What is expected
Line by line, repeat the material below exactly and skip the images.

..............................

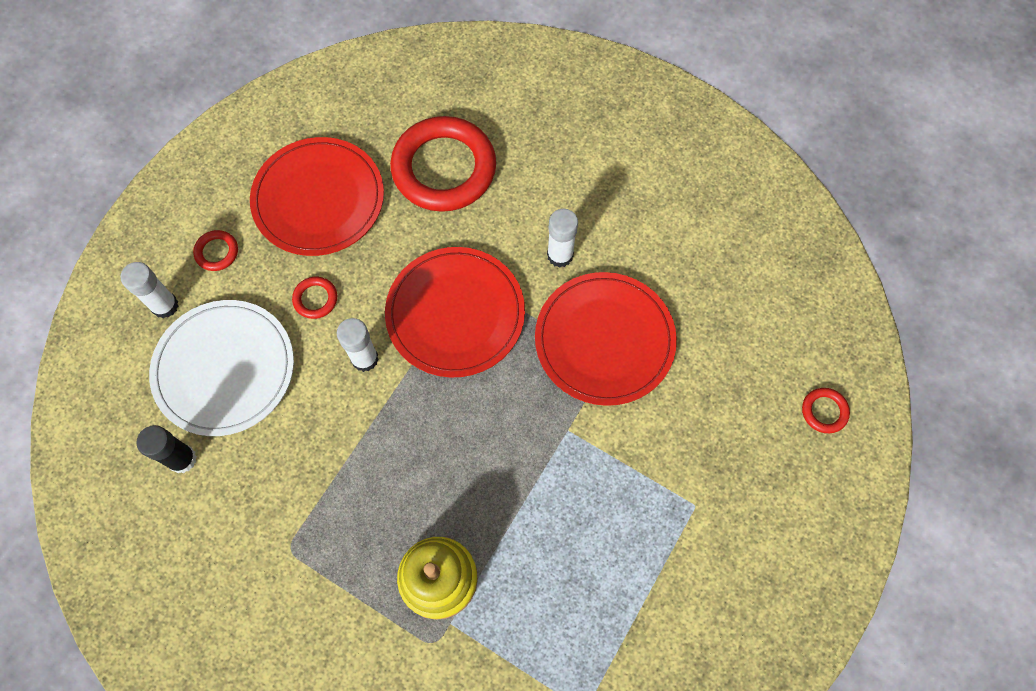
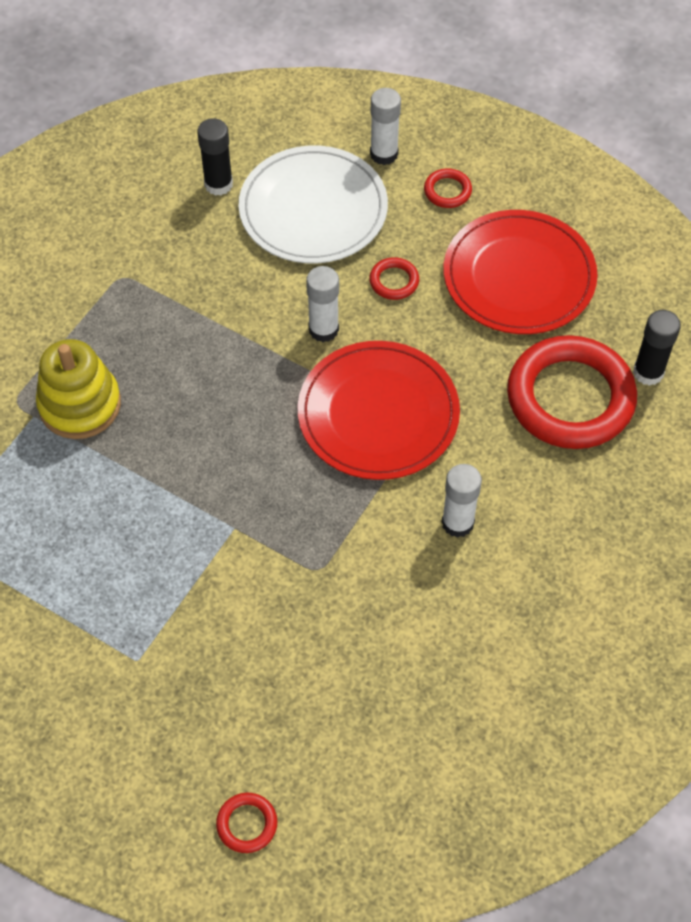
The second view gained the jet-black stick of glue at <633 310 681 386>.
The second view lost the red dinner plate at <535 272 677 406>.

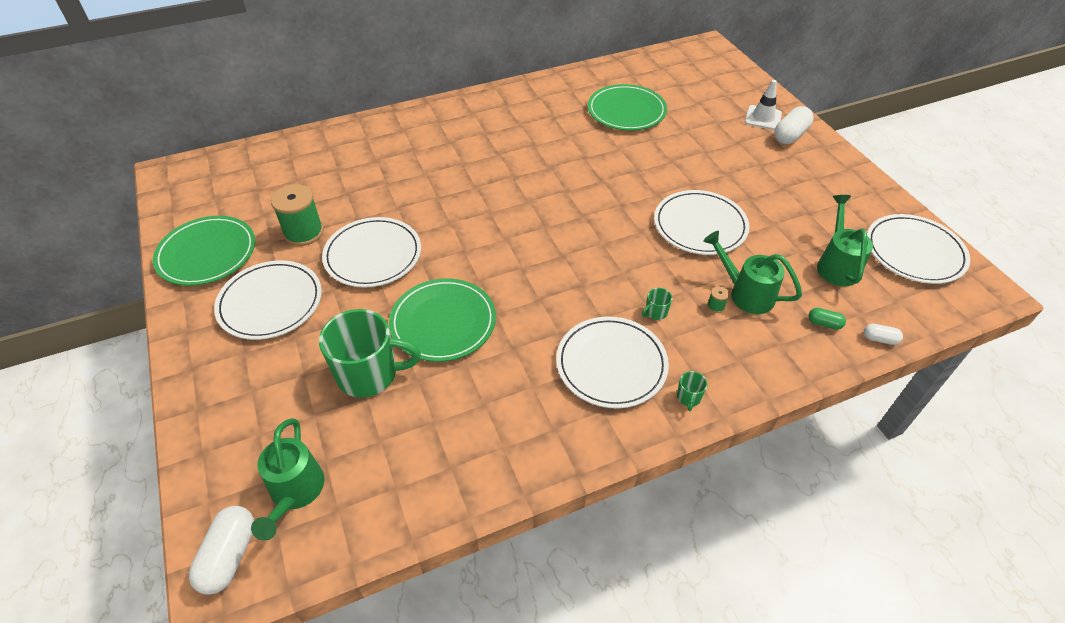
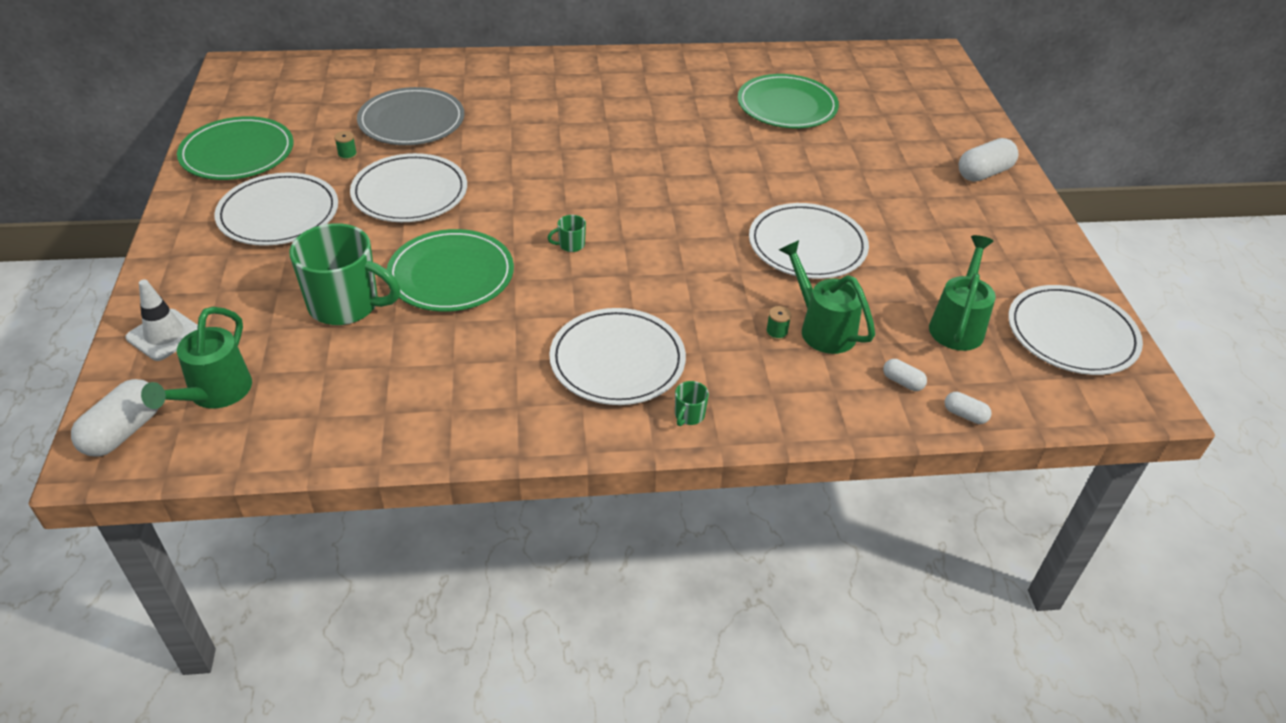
The snow-white safety cone ended up elsewhere, having gone from <745 80 782 130> to <126 279 198 361>.
The size of the leaf-green bobbin at <271 184 324 246> changed by a factor of 0.41.
The second view gained the gray dinner plate at <357 87 464 145>.
The leaf-green coffee mug ended up elsewhere, having gone from <642 288 672 320> to <548 215 586 252>.
What was the leaf-green capsule at <808 308 846 330> turned into the snow-white capsule at <883 359 927 391>.

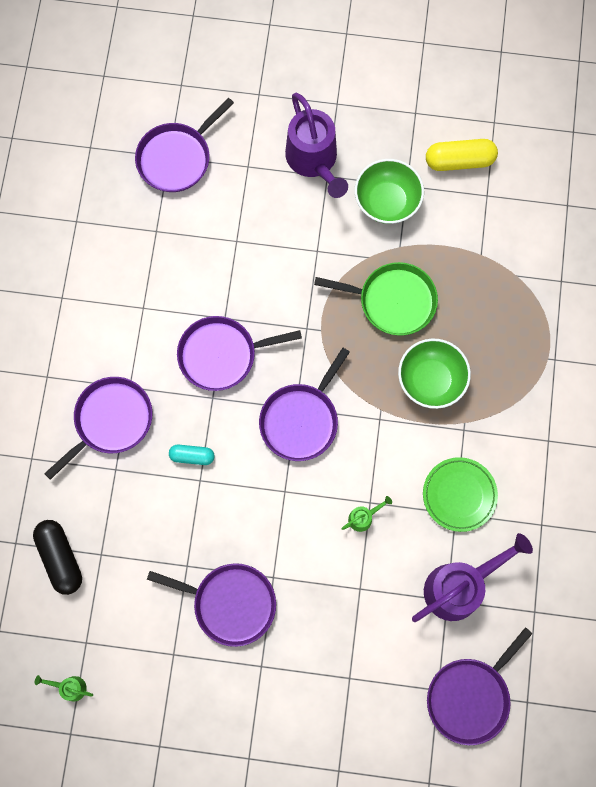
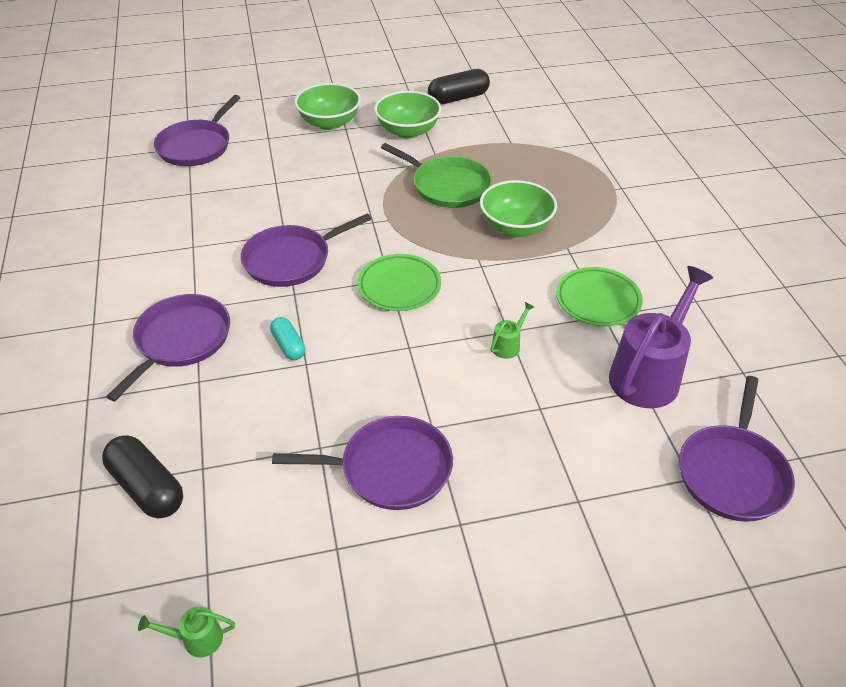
The teal capsule at <169 445 215 465> ended up facing another way, 75 degrees clockwise from before.
Where the royal purple watering pot stood at <285 93 348 198>, the leaf-green serving bowl came to stand at <295 83 361 130>.
Where the royal purple skillet stood at <259 348 350 461>, the leaf-green dinner plate came to stand at <357 254 441 311>.
The leaf-green skillet at <314 262 438 336> ended up facing another way, 45 degrees clockwise from before.
What was the bright yellow capsule at <426 139 498 171> turned into the jet-black capsule at <428 69 490 104>.

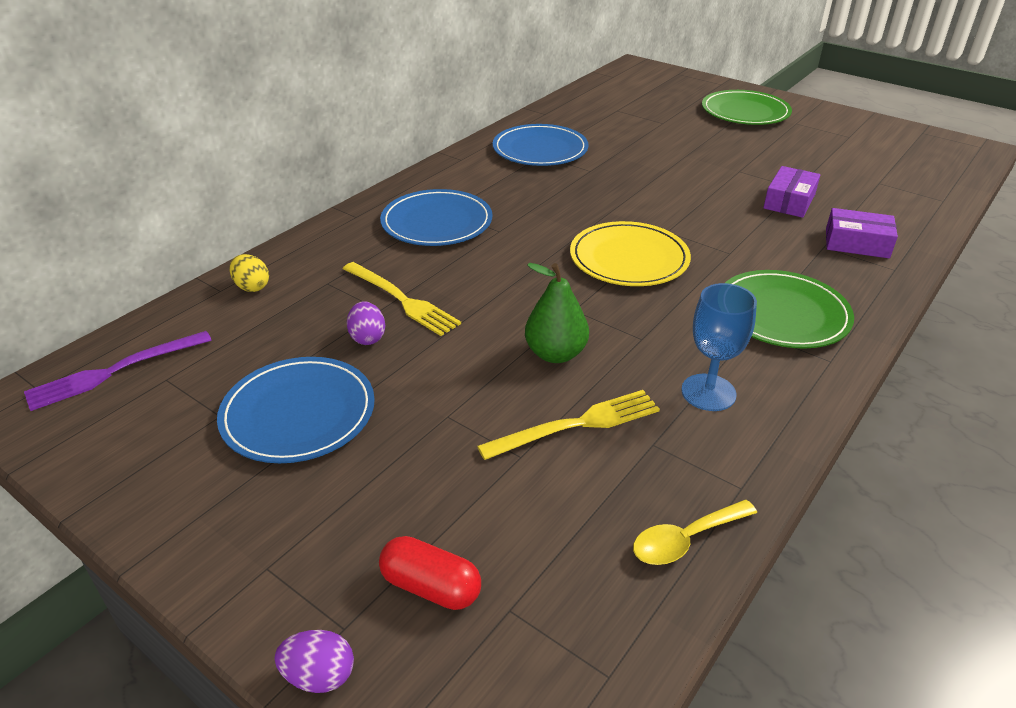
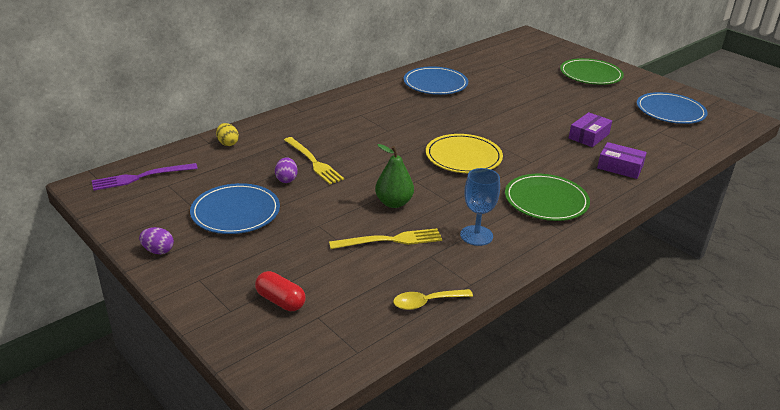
The royal purple egg ended up elsewhere, having gone from <274 630 354 693> to <139 227 174 254>.
The royal blue dinner plate ended up elsewhere, having gone from <380 189 492 246> to <637 92 708 124>.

..............................

Exercise response
The second view gained the jet-black stick of glue at <633 310 681 386>.
The second view lost the red dinner plate at <535 272 677 406>.

The snow-white safety cone ended up elsewhere, having gone from <745 80 782 130> to <126 279 198 361>.
The size of the leaf-green bobbin at <271 184 324 246> changed by a factor of 0.41.
The second view gained the gray dinner plate at <357 87 464 145>.
The leaf-green coffee mug ended up elsewhere, having gone from <642 288 672 320> to <548 215 586 252>.
What was the leaf-green capsule at <808 308 846 330> turned into the snow-white capsule at <883 359 927 391>.

The teal capsule at <169 445 215 465> ended up facing another way, 75 degrees clockwise from before.
Where the royal purple watering pot stood at <285 93 348 198>, the leaf-green serving bowl came to stand at <295 83 361 130>.
Where the royal purple skillet stood at <259 348 350 461>, the leaf-green dinner plate came to stand at <357 254 441 311>.
The leaf-green skillet at <314 262 438 336> ended up facing another way, 45 degrees clockwise from before.
What was the bright yellow capsule at <426 139 498 171> turned into the jet-black capsule at <428 69 490 104>.

The royal purple egg ended up elsewhere, having gone from <274 630 354 693> to <139 227 174 254>.
The royal blue dinner plate ended up elsewhere, having gone from <380 189 492 246> to <637 92 708 124>.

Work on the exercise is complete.